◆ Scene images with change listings
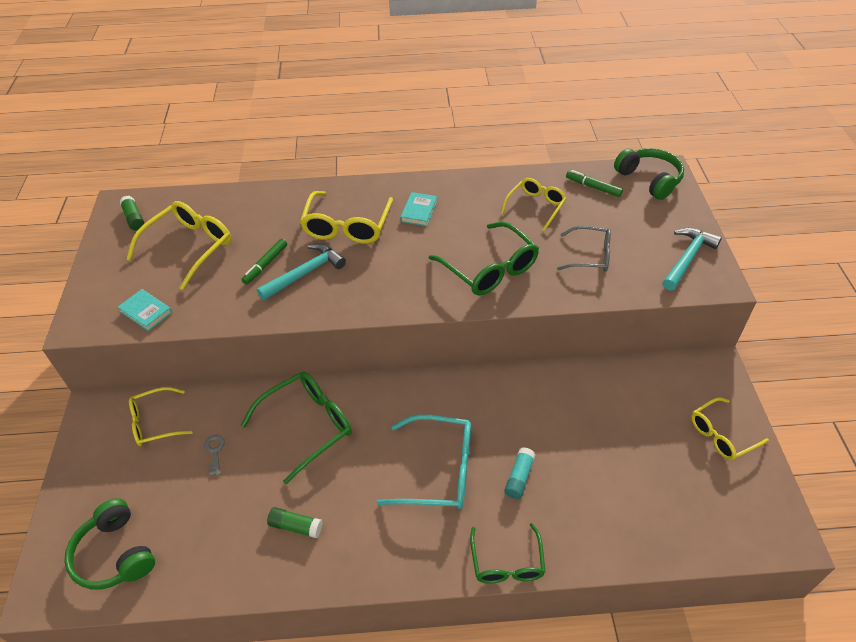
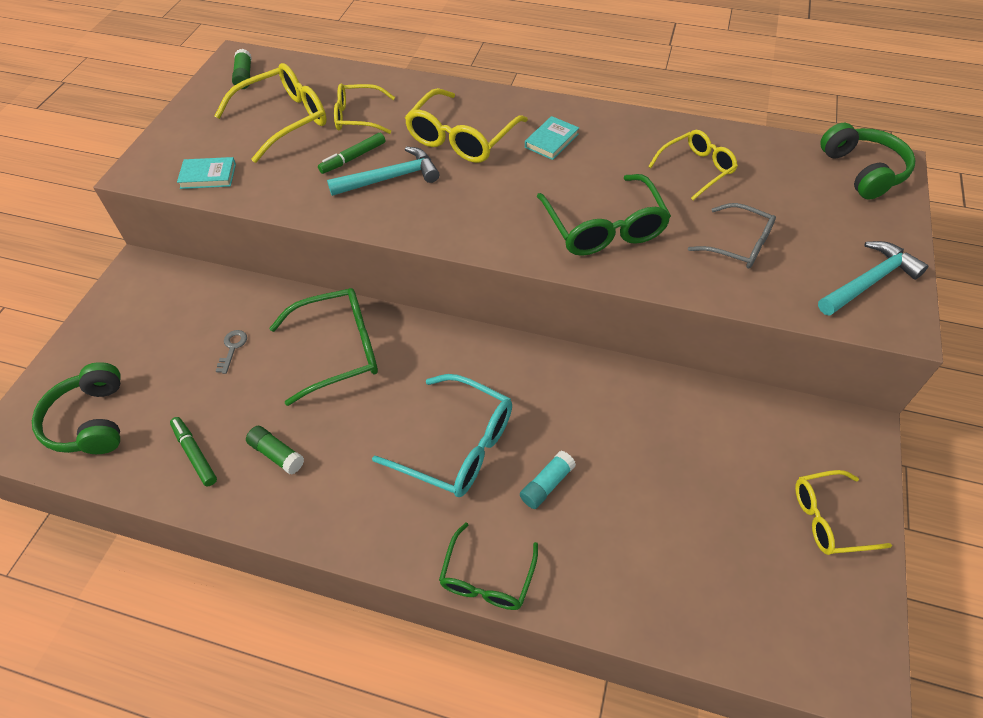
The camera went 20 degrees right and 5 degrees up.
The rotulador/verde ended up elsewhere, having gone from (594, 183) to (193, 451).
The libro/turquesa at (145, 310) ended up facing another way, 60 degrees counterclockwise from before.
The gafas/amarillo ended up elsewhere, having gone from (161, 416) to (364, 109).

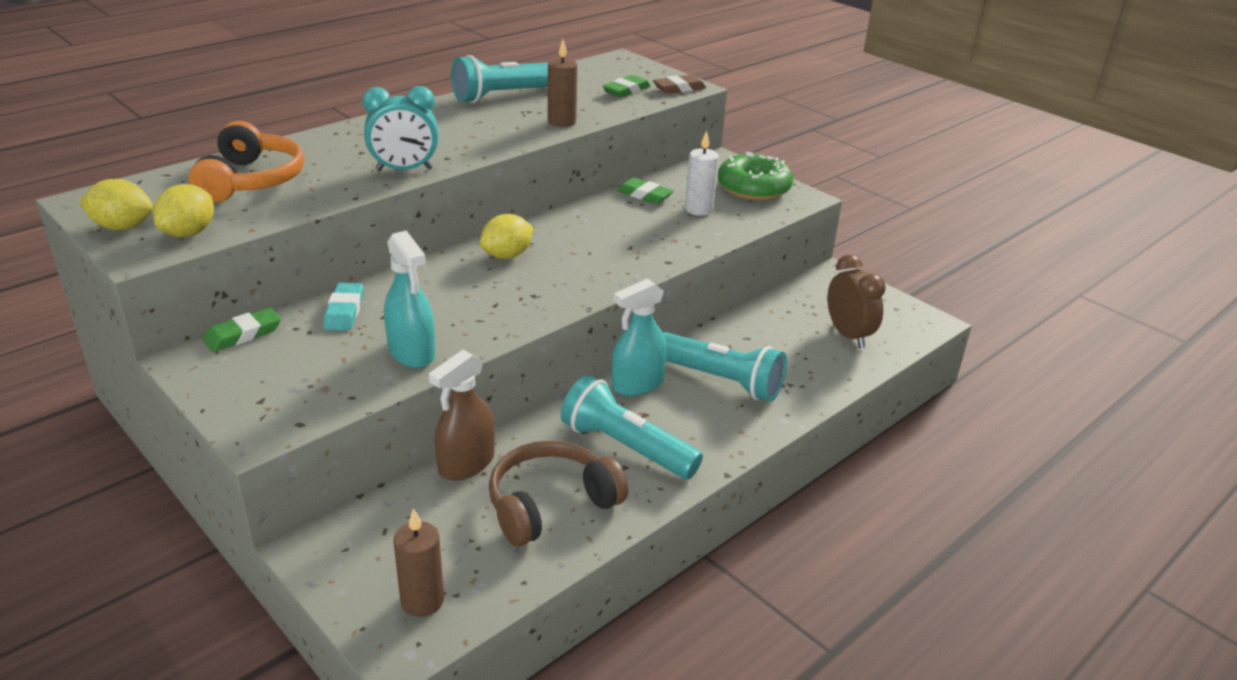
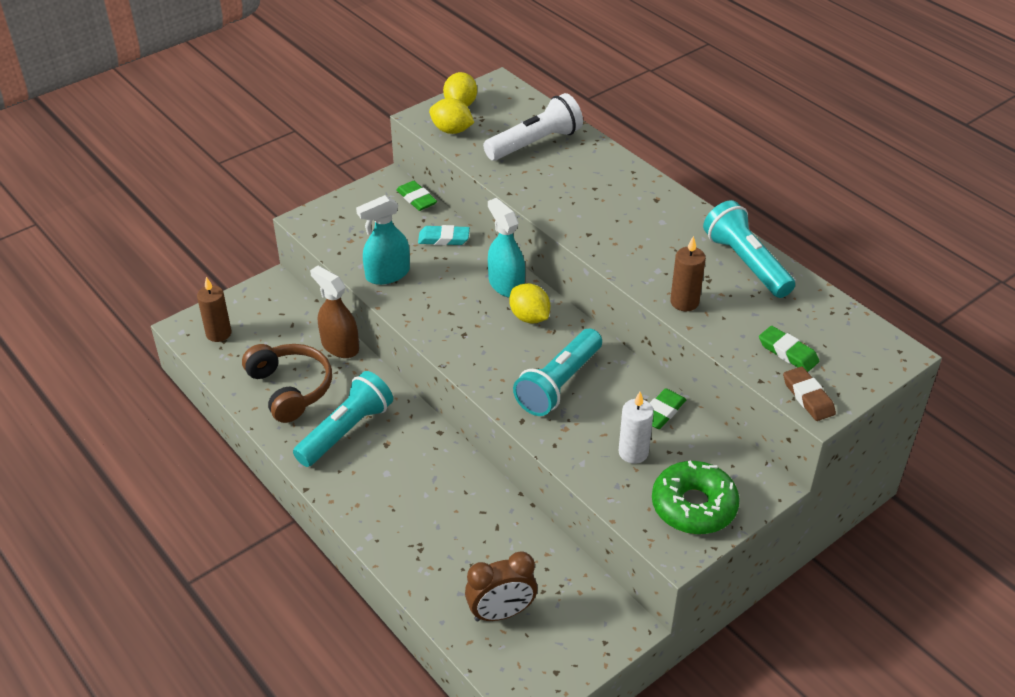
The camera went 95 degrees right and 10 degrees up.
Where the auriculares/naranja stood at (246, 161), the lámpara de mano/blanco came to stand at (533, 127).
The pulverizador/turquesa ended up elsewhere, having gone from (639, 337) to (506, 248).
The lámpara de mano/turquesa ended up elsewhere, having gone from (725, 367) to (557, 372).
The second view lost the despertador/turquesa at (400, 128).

◆ What this task involves
Of all the entries above, output exactly the lines between the one holding "The rotulador/verde ended" and the one holding "The libro/turquesa at", inclusive.

◆ Reply
The rotulador/verde ended up elsewhere, having gone from (594, 183) to (193, 451).
The libro/turquesa at (145, 310) ended up facing another way, 60 degrees counterclockwise from before.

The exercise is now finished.